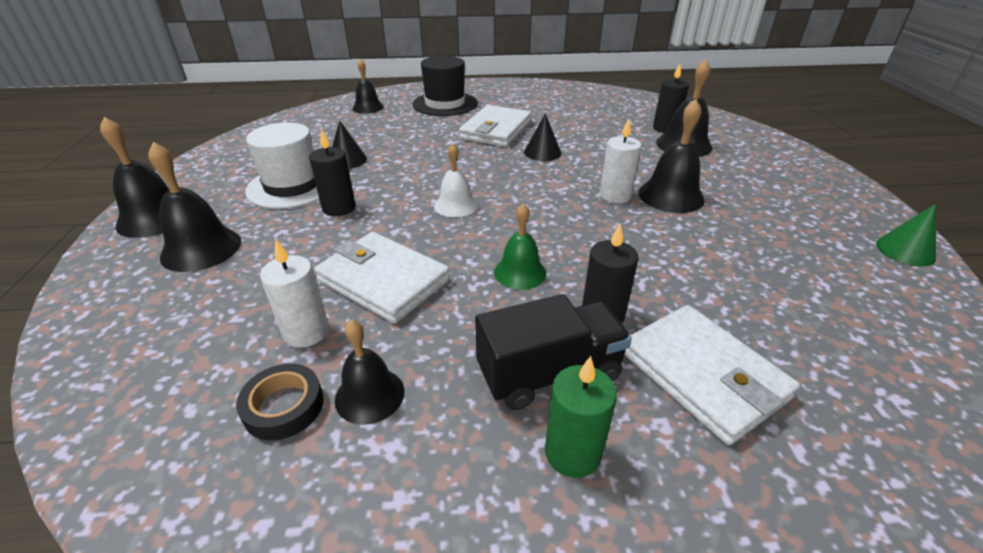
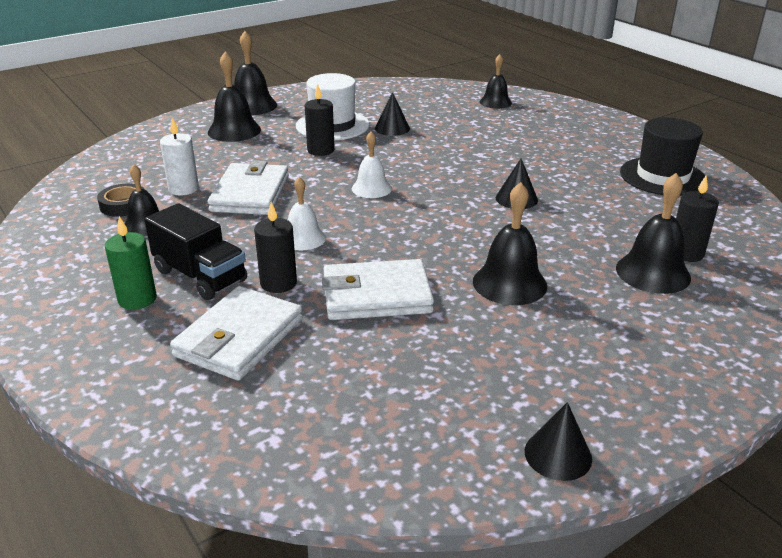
camera: 60 degrees right, 5 degrees down
black hat [412,56,478,116] -> black hat moved to [620,118,705,196]
white wallet [459,105,531,147] -> white wallet moved to [322,259,434,320]
green bell [494,203,546,290] -> white bell [288,177,326,250]
white candle [600,119,641,203] -> none
green cone [876,204,936,266] -> black cone [525,402,592,481]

_TASK INSTRUCTIONS_
Only the stretch of lines that begins with the one holding "green bell [494,203,546,290]" and ends with the last line above belongs in the answer; please write it out exactly.

_REPLY_
green bell [494,203,546,290] -> white bell [288,177,326,250]
white candle [600,119,641,203] -> none
green cone [876,204,936,266] -> black cone [525,402,592,481]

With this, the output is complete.